What to do
Your answer should hold only the lines from the one with "brown plate [375,220,519,335]" through the end of the listing below, each retyped exactly.

Records supplied
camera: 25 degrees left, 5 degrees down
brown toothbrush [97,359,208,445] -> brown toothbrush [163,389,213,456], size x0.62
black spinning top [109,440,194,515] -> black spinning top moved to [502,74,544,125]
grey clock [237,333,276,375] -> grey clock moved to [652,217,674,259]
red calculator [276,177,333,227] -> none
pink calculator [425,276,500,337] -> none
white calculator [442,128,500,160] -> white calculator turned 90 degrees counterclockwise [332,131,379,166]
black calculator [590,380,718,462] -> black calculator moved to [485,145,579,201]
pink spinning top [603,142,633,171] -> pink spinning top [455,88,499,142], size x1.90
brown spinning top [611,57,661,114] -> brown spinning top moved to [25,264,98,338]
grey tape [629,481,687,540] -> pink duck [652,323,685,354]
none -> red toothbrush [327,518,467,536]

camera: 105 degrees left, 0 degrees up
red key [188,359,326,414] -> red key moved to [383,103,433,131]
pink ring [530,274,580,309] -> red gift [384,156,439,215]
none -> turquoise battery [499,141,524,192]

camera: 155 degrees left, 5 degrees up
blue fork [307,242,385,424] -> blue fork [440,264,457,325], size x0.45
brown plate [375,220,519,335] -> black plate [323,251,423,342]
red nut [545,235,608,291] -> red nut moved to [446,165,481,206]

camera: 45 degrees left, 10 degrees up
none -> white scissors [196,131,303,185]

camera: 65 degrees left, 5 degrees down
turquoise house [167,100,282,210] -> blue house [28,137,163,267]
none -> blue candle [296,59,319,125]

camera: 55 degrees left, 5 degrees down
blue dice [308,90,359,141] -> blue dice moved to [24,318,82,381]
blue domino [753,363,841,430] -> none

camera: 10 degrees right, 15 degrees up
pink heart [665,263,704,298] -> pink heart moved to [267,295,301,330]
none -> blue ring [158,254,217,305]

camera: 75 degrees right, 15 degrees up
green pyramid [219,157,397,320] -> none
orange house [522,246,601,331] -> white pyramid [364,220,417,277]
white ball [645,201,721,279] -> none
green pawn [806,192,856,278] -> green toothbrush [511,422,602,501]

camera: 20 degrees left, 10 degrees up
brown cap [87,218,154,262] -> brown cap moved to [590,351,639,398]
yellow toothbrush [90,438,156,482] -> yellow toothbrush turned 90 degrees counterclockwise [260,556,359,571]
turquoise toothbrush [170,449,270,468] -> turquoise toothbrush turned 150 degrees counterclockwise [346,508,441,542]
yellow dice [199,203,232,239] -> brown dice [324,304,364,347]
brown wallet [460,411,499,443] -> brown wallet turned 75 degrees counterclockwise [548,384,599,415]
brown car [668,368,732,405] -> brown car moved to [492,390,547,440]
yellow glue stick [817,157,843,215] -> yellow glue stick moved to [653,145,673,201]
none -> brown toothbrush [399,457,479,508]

Solved problem
brown plate [375,220,519,335] -> black plate [323,251,423,342]
red nut [545,235,608,291] -> red nut moved to [446,165,481,206]

camera: 45 degrees left, 10 degrees up
none -> white scissors [196,131,303,185]

camera: 65 degrees left, 5 degrees down
turquoise house [167,100,282,210] -> blue house [28,137,163,267]
none -> blue candle [296,59,319,125]

camera: 55 degrees left, 5 degrees down
blue dice [308,90,359,141] -> blue dice moved to [24,318,82,381]
blue domino [753,363,841,430] -> none

camera: 10 degrees right, 15 degrees up
pink heart [665,263,704,298] -> pink heart moved to [267,295,301,330]
none -> blue ring [158,254,217,305]

camera: 75 degrees right, 15 degrees up
green pyramid [219,157,397,320] -> none
orange house [522,246,601,331] -> white pyramid [364,220,417,277]
white ball [645,201,721,279] -> none
green pawn [806,192,856,278] -> green toothbrush [511,422,602,501]

camera: 20 degrees left, 10 degrees up
brown cap [87,218,154,262] -> brown cap moved to [590,351,639,398]
yellow toothbrush [90,438,156,482] -> yellow toothbrush turned 90 degrees counterclockwise [260,556,359,571]
turquoise toothbrush [170,449,270,468] -> turquoise toothbrush turned 150 degrees counterclockwise [346,508,441,542]
yellow dice [199,203,232,239] -> brown dice [324,304,364,347]
brown wallet [460,411,499,443] -> brown wallet turned 75 degrees counterclockwise [548,384,599,415]
brown car [668,368,732,405] -> brown car moved to [492,390,547,440]
yellow glue stick [817,157,843,215] -> yellow glue stick moved to [653,145,673,201]
none -> brown toothbrush [399,457,479,508]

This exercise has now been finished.